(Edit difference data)
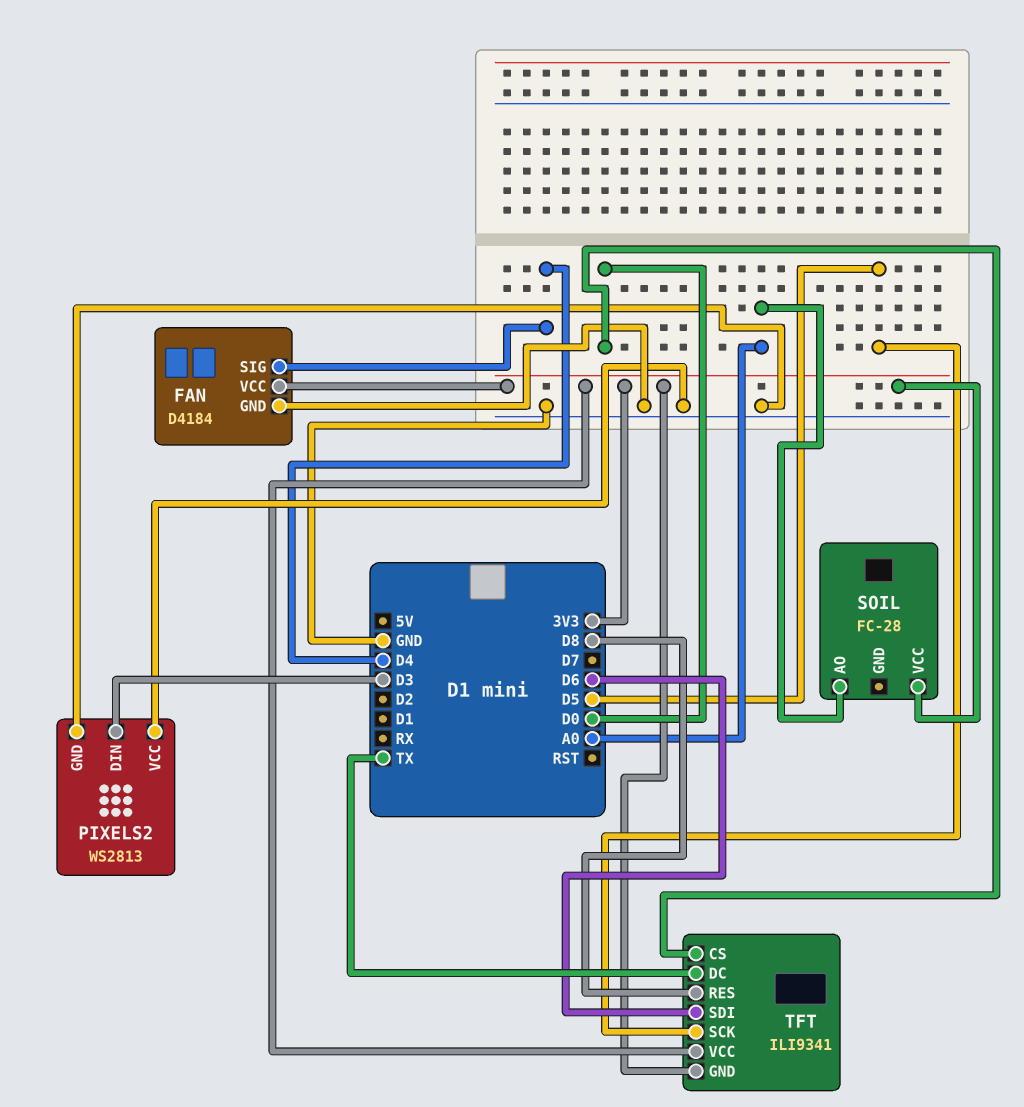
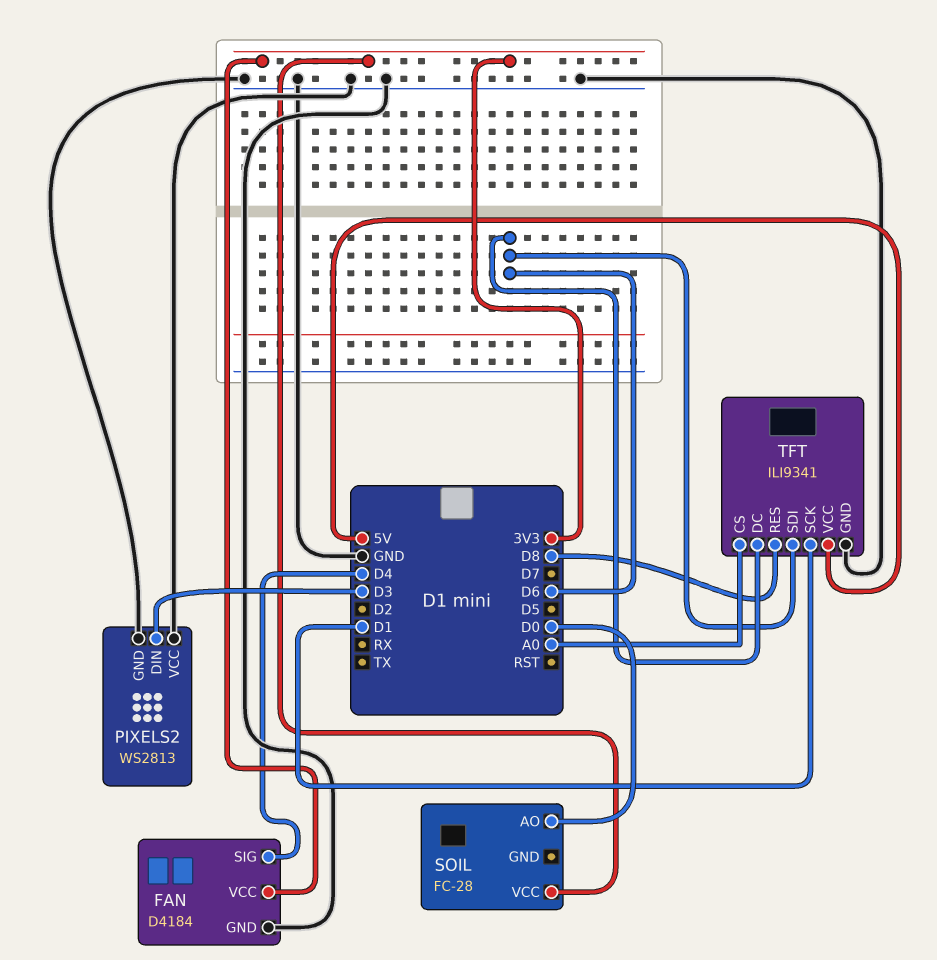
SOIL pin AO: A0 -> D0
TFT pin CS: D0 -> A0
TFT pin DC: TX -> D6
TFT pin GND: 3V3 -> GND
TFT pin SCK: D5 -> D1
TFT pin VCC: 3V3 -> 5V

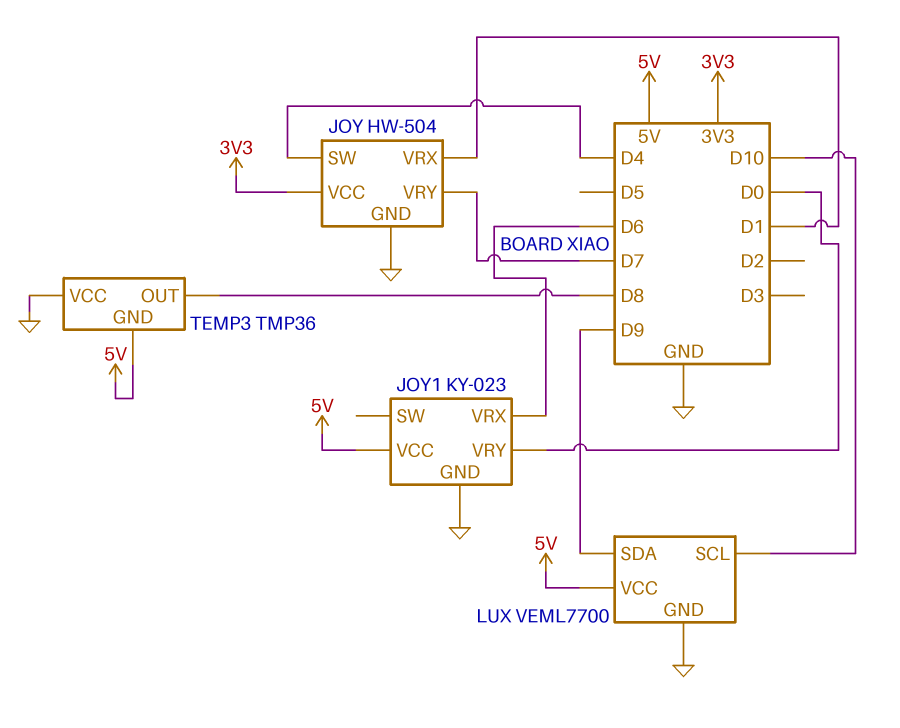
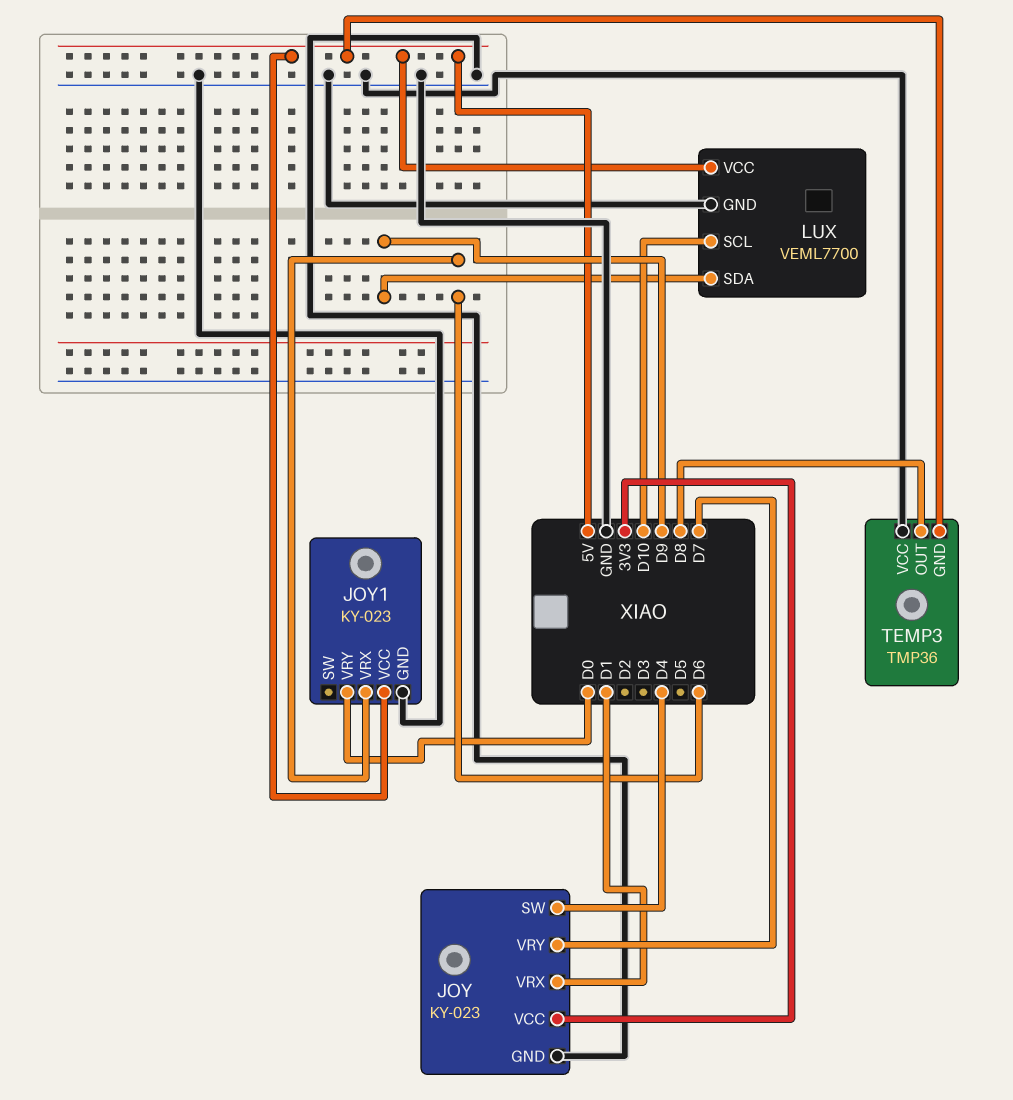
JOY: HW-504 -> KY-023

▸ Work required
Nothing but the lines from the one holding "TFT pin SCK: D5 -> D1" through the last line of the entries should be written out, exactly and inclusively, minus the pictures.

▸ Expected answer
TFT pin SCK: D5 -> D1
TFT pin VCC: 3V3 -> 5V

JOY: HW-504 -> KY-023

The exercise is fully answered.